■ WHAT TO PRODUCE
Only the lines from the top of the data through the one with "IC103 pin TRIG: SIG10 -> GND" are to be written out, each exactly as it stands.

■ PROVIDED MATERIAL
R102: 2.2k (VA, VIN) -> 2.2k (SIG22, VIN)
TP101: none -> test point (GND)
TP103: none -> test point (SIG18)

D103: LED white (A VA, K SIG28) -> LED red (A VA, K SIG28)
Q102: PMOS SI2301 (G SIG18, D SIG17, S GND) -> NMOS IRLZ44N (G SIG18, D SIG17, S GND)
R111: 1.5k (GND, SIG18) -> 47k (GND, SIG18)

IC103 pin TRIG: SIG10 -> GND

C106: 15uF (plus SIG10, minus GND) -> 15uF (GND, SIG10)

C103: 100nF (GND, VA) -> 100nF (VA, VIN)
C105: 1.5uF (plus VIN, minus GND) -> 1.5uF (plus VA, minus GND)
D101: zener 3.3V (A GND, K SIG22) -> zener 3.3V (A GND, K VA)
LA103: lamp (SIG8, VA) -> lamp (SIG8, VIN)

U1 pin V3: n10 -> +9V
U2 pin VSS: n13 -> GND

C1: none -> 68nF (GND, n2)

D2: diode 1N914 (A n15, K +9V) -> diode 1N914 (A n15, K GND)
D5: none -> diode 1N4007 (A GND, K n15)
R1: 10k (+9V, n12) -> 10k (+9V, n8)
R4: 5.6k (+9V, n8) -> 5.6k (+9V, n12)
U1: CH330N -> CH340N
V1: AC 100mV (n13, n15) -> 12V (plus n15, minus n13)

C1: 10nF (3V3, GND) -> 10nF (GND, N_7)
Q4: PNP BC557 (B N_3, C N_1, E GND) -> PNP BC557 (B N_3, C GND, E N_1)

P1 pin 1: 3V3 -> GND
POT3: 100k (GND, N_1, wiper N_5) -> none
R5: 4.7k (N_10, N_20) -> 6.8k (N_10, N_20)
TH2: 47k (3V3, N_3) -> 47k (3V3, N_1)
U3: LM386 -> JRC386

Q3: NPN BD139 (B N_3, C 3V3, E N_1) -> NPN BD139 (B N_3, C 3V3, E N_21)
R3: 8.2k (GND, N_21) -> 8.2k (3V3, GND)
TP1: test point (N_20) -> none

■ OUTPUT OF THE EXERCISE
R102: 2.2k (VA, VIN) -> 2.2k (SIG22, VIN)
TP101: none -> test point (GND)
TP103: none -> test point (SIG18)

D103: LED white (A VA, K SIG28) -> LED red (A VA, K SIG28)
Q102: PMOS SI2301 (G SIG18, D SIG17, S GND) -> NMOS IRLZ44N (G SIG18, D SIG17, S GND)
R111: 1.5k (GND, SIG18) -> 47k (GND, SIG18)

IC103 pin TRIG: SIG10 -> GND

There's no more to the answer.